[Image change detection data]
┌────────
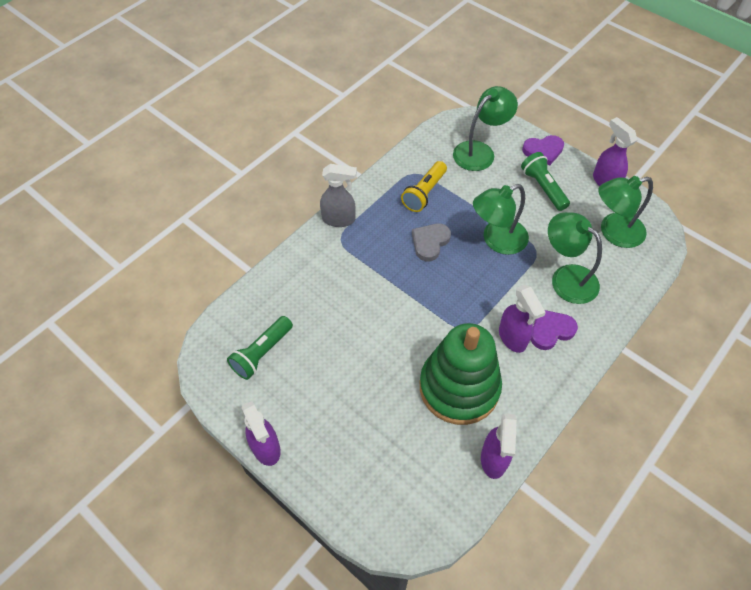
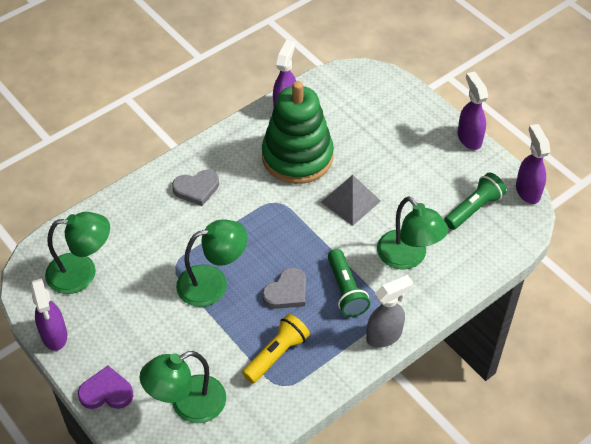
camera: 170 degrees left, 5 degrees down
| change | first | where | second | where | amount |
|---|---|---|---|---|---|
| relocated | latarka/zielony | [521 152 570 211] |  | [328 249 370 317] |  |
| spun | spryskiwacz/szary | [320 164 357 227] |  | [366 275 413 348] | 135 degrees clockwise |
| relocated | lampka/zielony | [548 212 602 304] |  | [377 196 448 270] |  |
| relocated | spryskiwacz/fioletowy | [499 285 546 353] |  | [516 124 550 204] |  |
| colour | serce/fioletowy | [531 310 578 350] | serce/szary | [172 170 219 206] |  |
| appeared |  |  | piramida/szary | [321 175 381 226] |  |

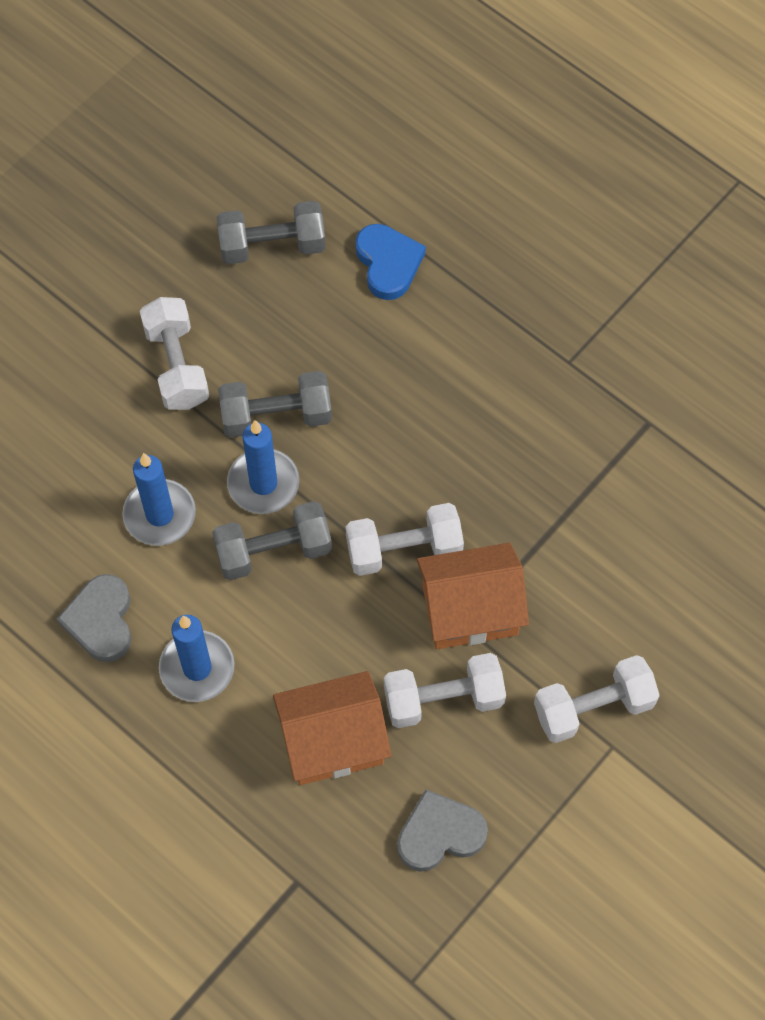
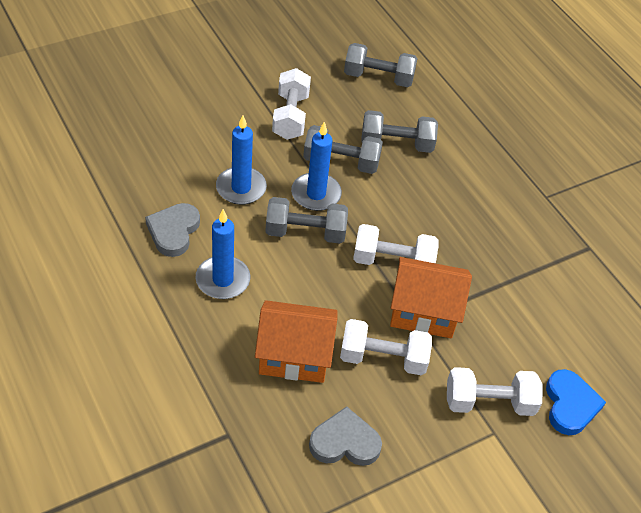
camera: 15 degrees right, 15 degrees down
| change | first | where | second | where | amount |
|---|---|---|---|---|---|
| relocated | serce/niebieski | [355 224 426 300] |  | [546 369 606 435] |  |
| appeared |  |  | hantel/szary | [361 110 438 153] |  |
└────────
**Problem details**
Determine how many lines above contain the word "degrees", then give the number by itself.

**Answer space**
3